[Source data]
Content starts

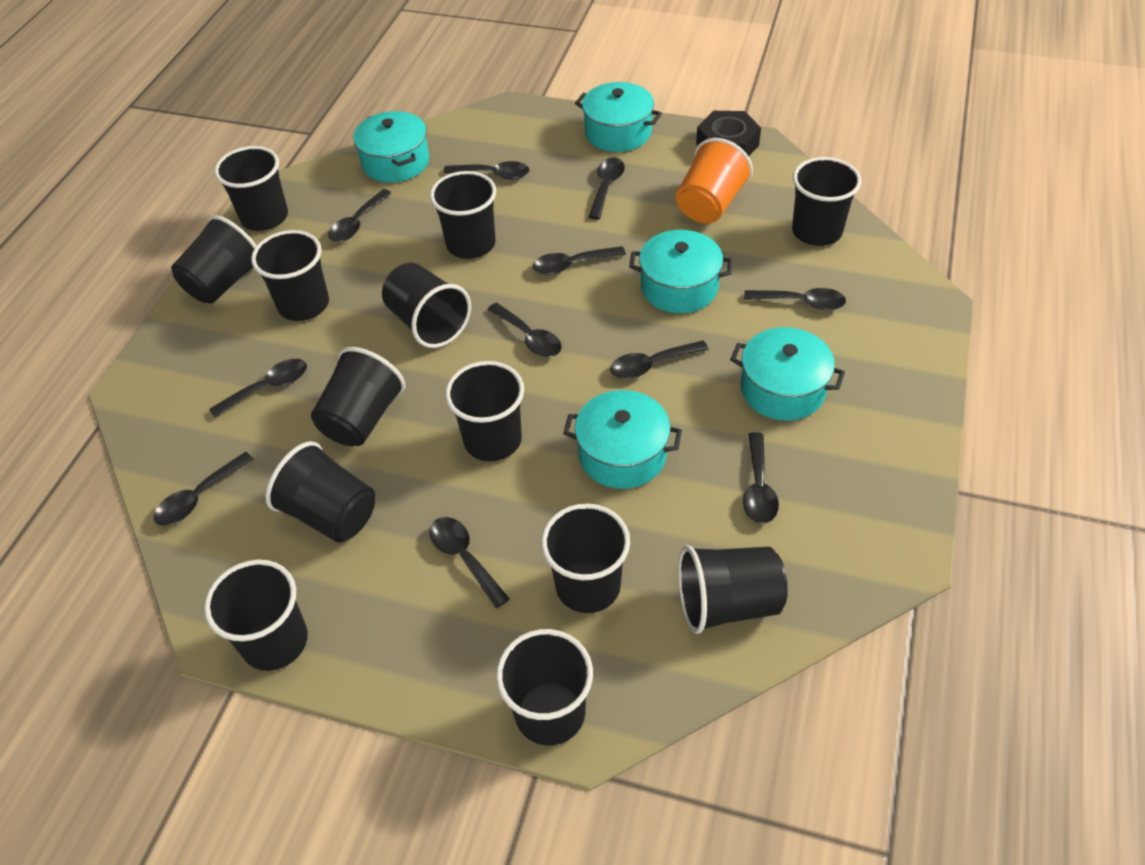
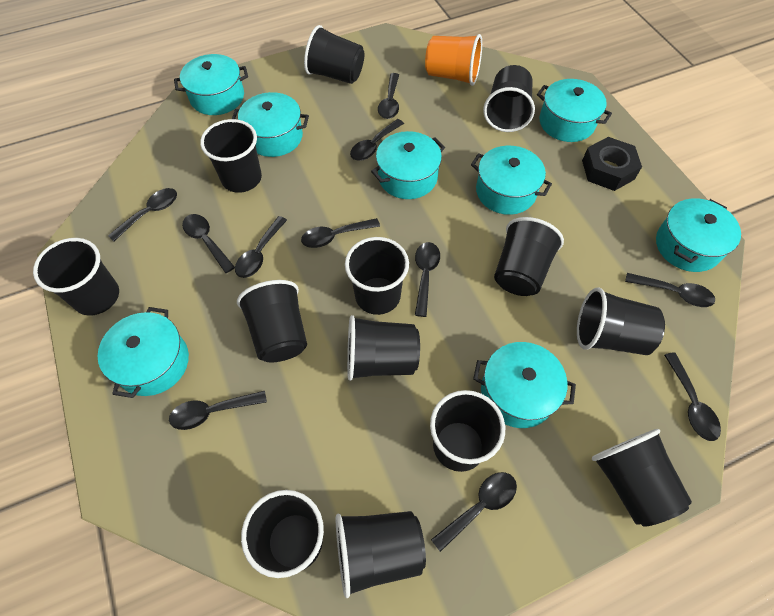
turquoise pot: 5 -> 8

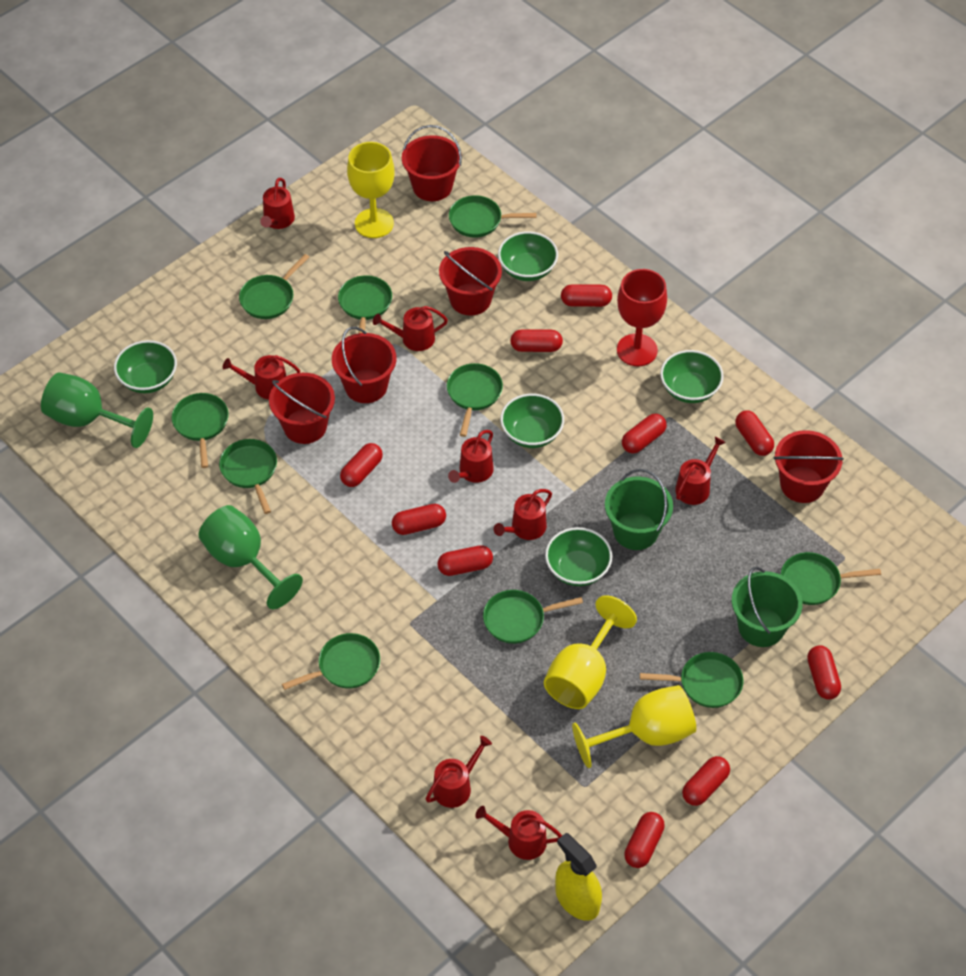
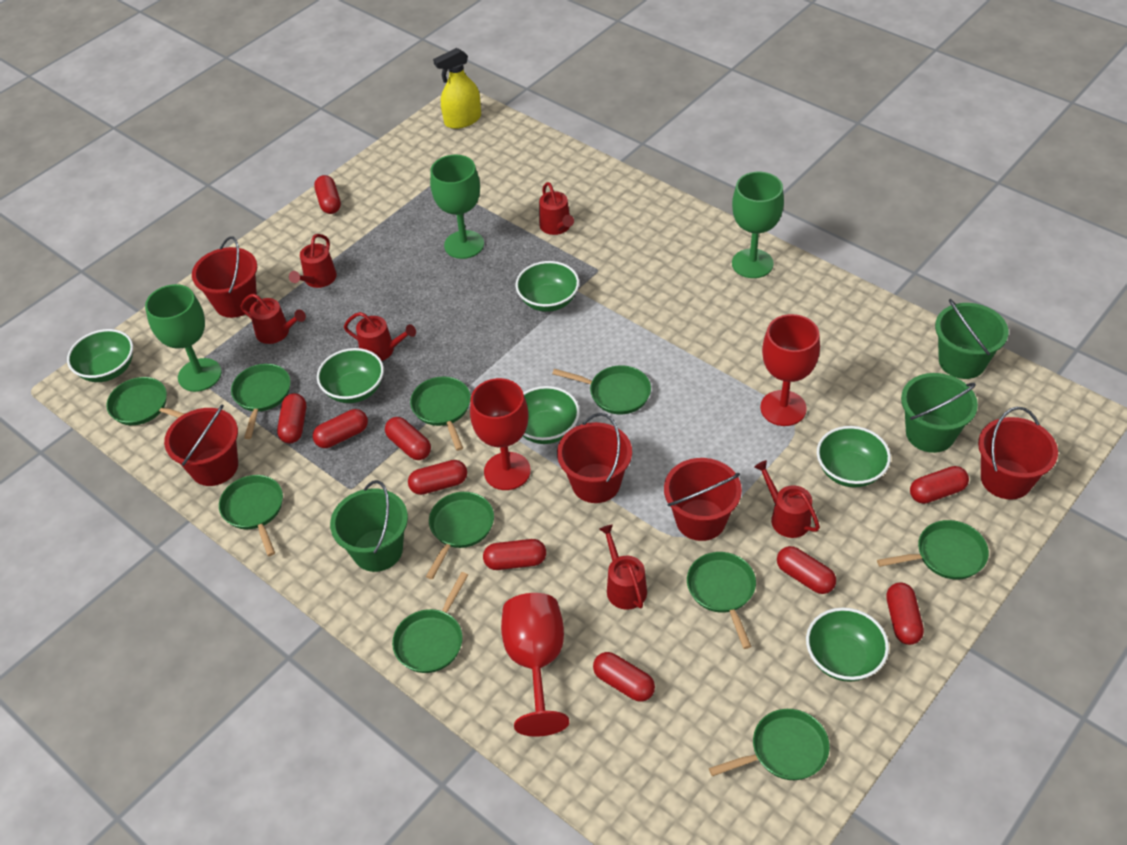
green bowl: 5 -> 6
green bucket: 2 -> 3
green goblet: 2 -> 3
red goblet: 1 -> 3
red watering can: 8 -> 6
yellow goblet: 3 -> 0

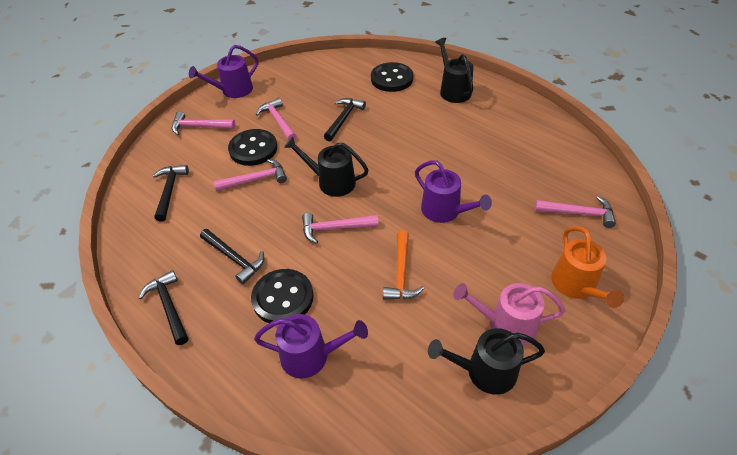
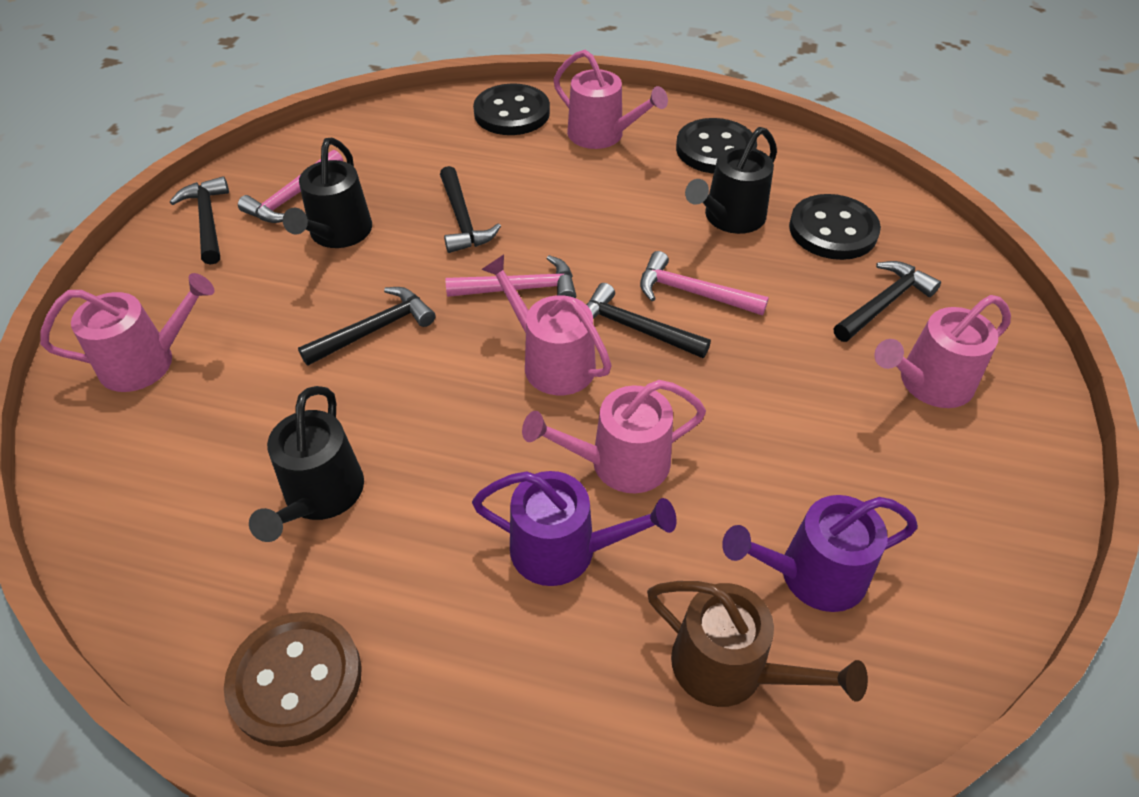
black hammer: 4 -> 5
brown button: 0 -> 1
brown watering can: 0 -> 1
orange hammer: 1 -> 0
orange watering can: 1 -> 0
pink hammer: 5 -> 3
pink watering can: 1 -> 5
purple watering can: 3 -> 2

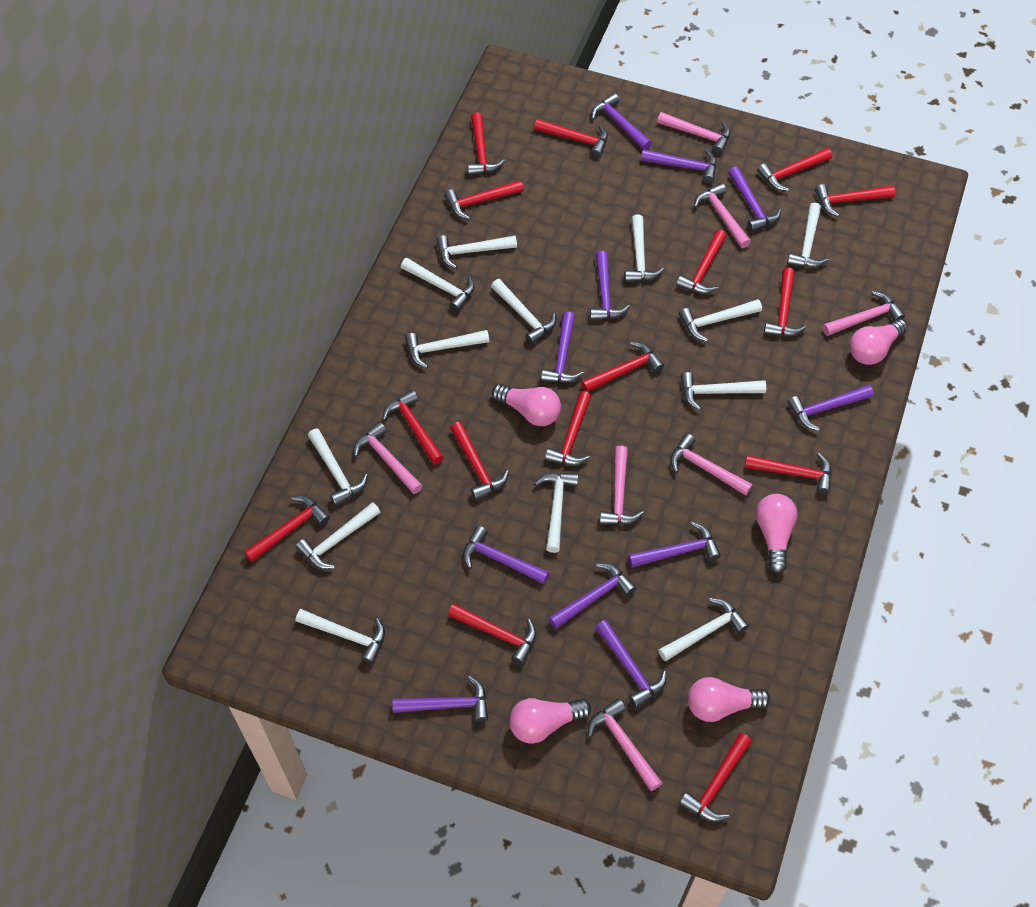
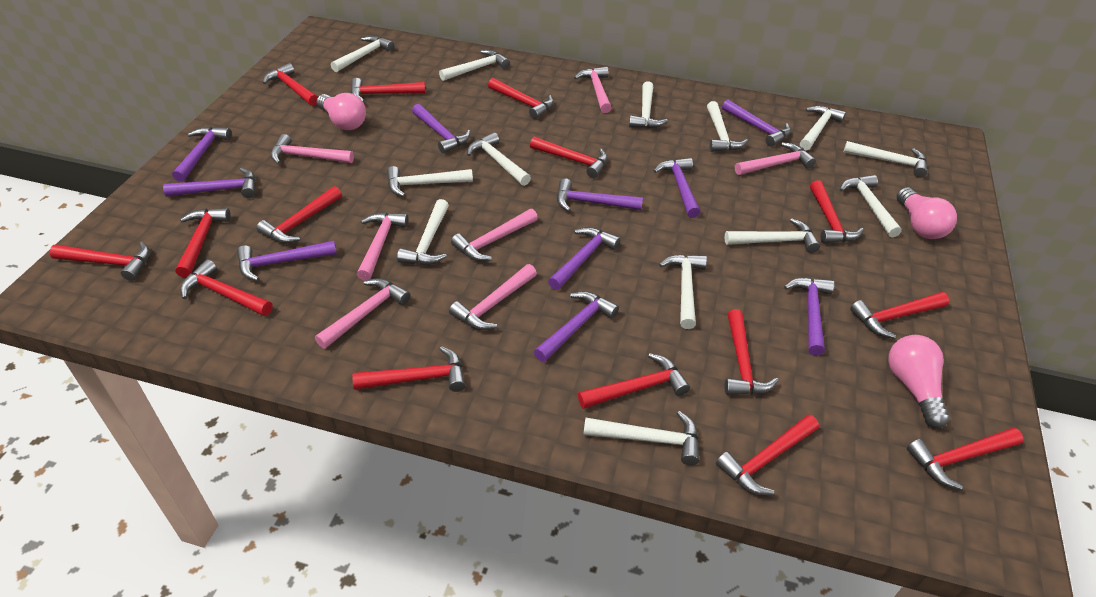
pink light bulb: 5 -> 3
purple hammer: 11 -> 10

Content ends

The copy should begin at the line containing "red goblet: 1 -> 3" and end at the last line of the data above; please restate those lines word for word without the pictures.

red goblet: 1 -> 3
red watering can: 8 -> 6
yellow goblet: 3 -> 0

black hammer: 4 -> 5
brown button: 0 -> 1
brown watering can: 0 -> 1
orange hammer: 1 -> 0
orange watering can: 1 -> 0
pink hammer: 5 -> 3
pink watering can: 1 -> 5
purple watering can: 3 -> 2

pink light bulb: 5 -> 3
purple hammer: 11 -> 10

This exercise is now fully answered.